**TASK DETAILS**.
Write out the entries, please, from the line containing "blue pot: 8 -> 7" through their final line, exactly and with nothing else.

**ENTRIES PROVIDED**.
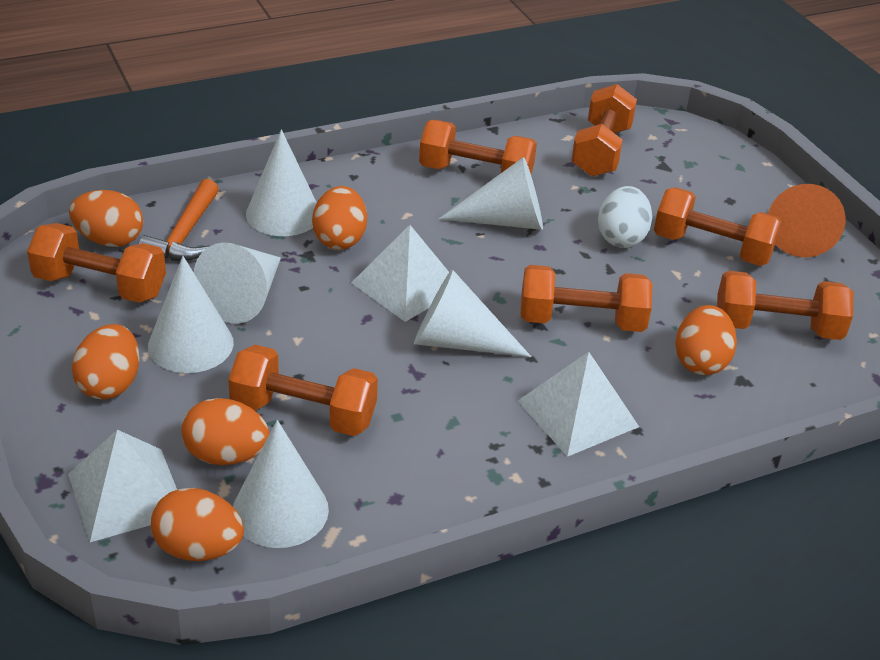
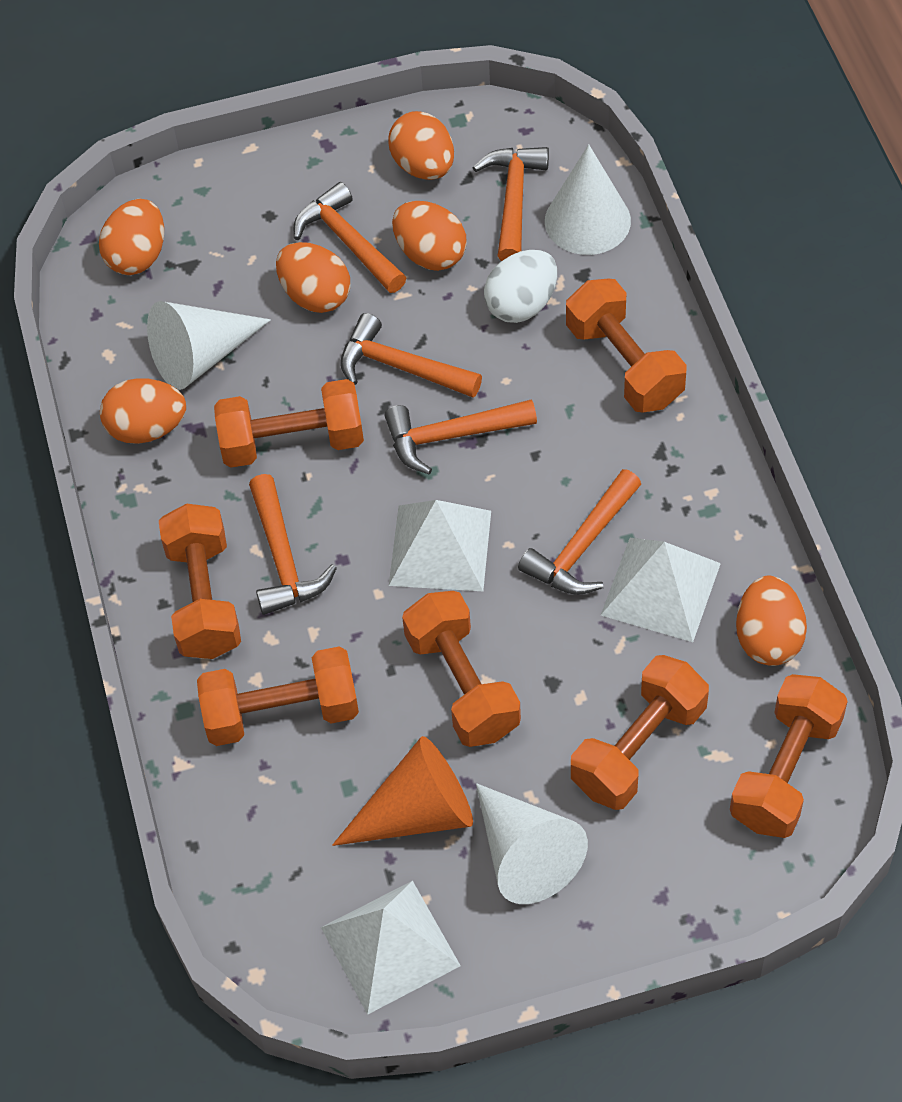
orange hammer: 1 -> 6
white cone: 6 -> 3

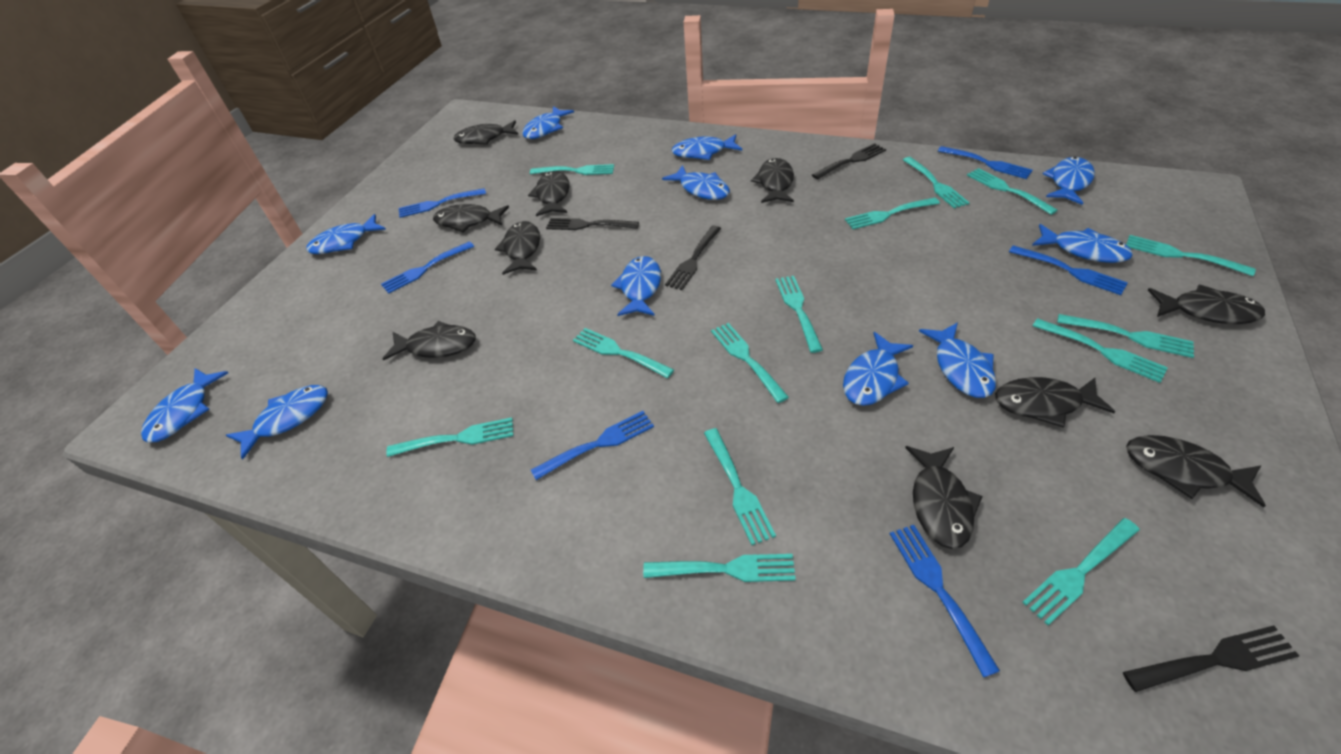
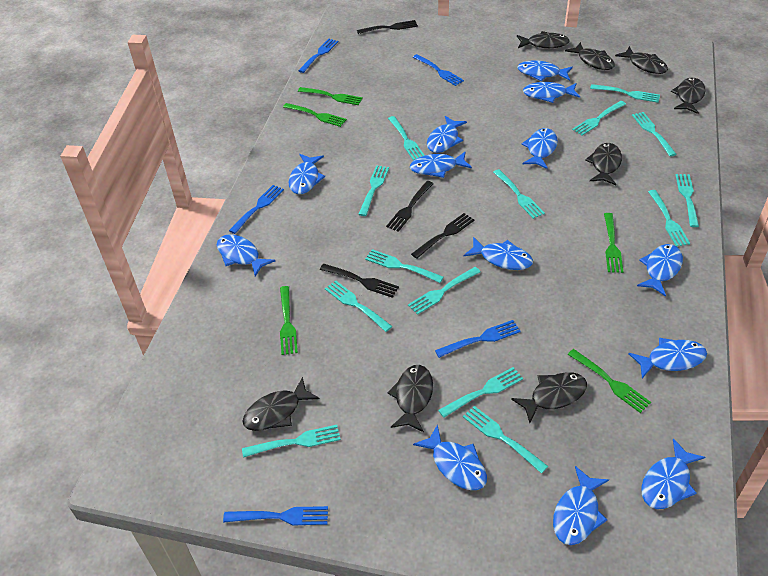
black fish: 10 -> 8
blue fish: 11 -> 13
blue fork: 6 -> 5
green fork: 0 -> 5

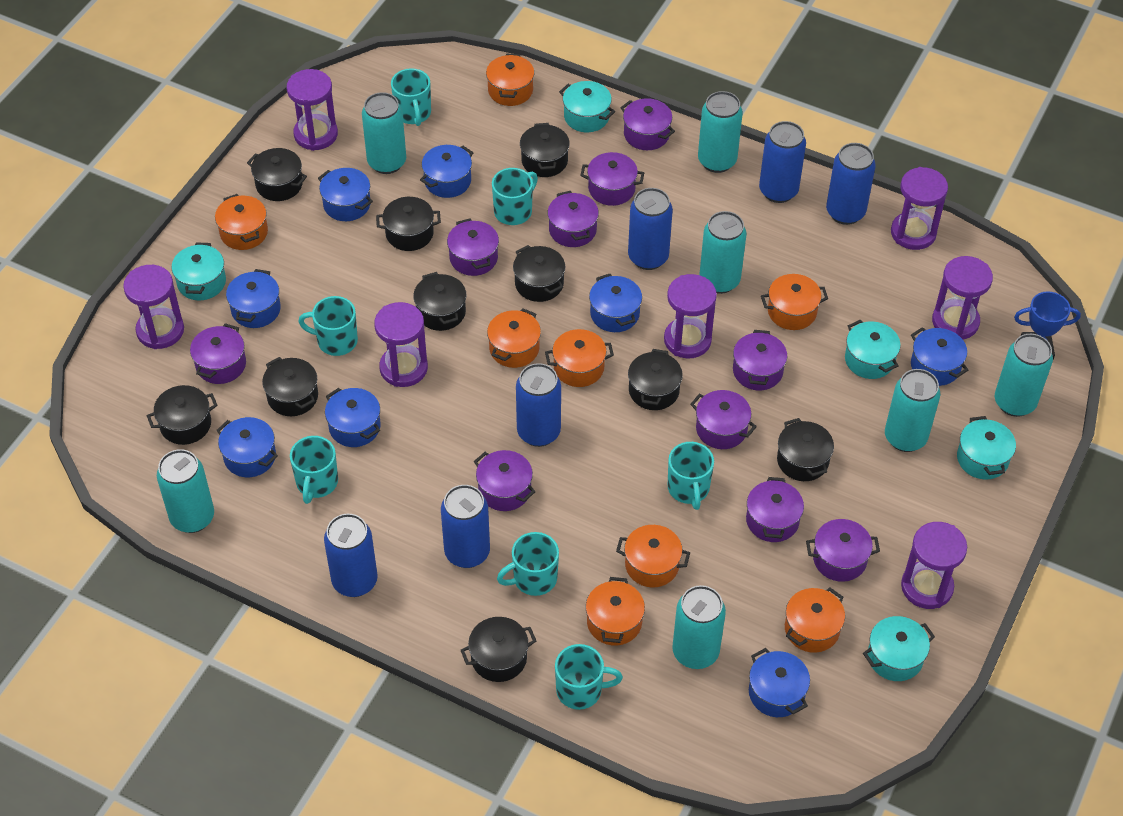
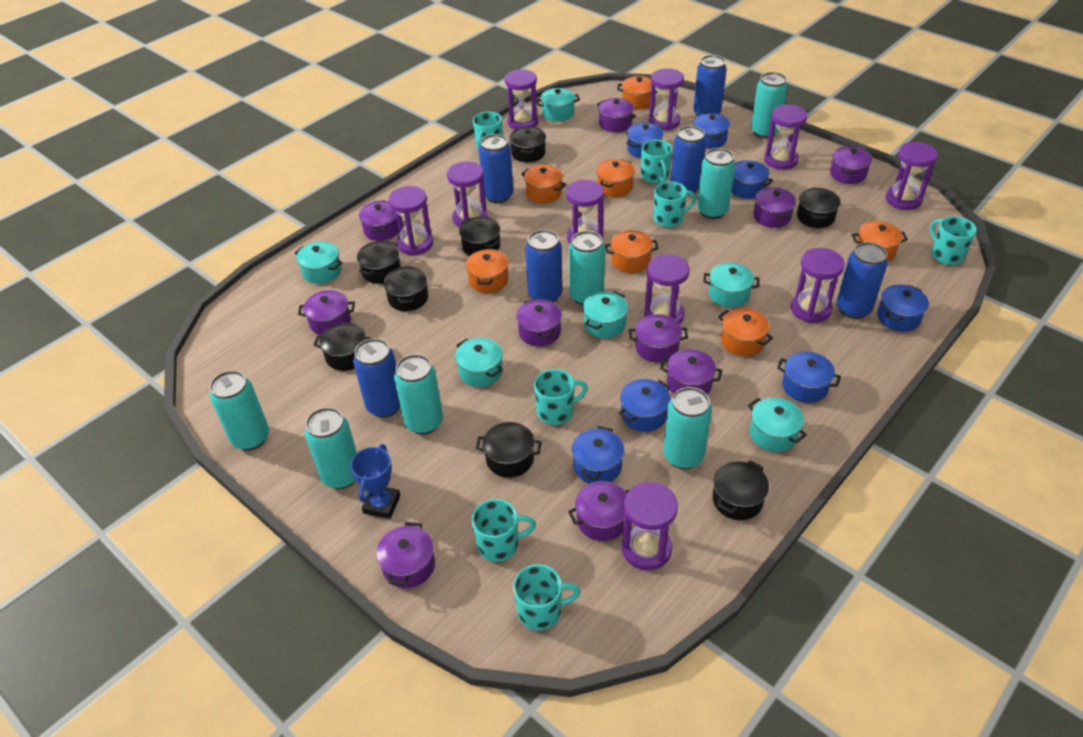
black pot: 10 -> 8
blue pot: 8 -> 7
orange pot: 8 -> 7
purple hourglass: 7 -> 10
turquoise pot: 5 -> 6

**RESPONSE TO THIS EXERCISE**.
blue pot: 8 -> 7
orange pot: 8 -> 7
purple hourglass: 7 -> 10
turquoise pot: 5 -> 6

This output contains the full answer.